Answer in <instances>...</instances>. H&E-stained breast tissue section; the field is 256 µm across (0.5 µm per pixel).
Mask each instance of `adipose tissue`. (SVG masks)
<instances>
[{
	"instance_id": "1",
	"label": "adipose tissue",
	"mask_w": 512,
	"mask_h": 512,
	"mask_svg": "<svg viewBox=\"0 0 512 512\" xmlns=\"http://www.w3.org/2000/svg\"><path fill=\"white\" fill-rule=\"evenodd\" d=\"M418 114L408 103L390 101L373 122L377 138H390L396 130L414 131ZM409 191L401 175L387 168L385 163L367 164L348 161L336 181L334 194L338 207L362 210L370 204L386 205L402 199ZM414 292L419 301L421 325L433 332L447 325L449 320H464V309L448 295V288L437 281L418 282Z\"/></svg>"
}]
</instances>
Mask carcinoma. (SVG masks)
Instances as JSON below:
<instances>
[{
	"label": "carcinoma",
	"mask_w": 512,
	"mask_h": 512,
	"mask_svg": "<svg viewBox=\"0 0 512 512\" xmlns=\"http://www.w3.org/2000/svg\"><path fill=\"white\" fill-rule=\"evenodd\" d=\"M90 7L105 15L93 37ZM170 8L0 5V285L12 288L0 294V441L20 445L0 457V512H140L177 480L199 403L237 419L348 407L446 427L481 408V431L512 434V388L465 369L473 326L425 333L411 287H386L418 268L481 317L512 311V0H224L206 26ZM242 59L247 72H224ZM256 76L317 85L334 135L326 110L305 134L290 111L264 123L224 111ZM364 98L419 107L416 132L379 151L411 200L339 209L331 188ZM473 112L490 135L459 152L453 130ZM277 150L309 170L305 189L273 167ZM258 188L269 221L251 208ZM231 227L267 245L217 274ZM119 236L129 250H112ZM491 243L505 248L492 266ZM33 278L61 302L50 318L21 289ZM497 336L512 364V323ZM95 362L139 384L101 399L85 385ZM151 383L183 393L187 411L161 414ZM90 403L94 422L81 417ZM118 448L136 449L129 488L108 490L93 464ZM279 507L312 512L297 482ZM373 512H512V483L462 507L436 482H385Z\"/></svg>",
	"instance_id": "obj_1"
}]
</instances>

*WORK INSTRUCTIONS*: Check each line of the entries above, and show every one holding the word "tissue".

*EXERCISE RESULT*:
Answer in <instances>...</instances>. H&E-stained breast tissue section; the field is 256 µm across (0.5 µm per pixel).
Mask each instance of `adipose tissue`. (SVG masks)
	"label": "adipose tissue",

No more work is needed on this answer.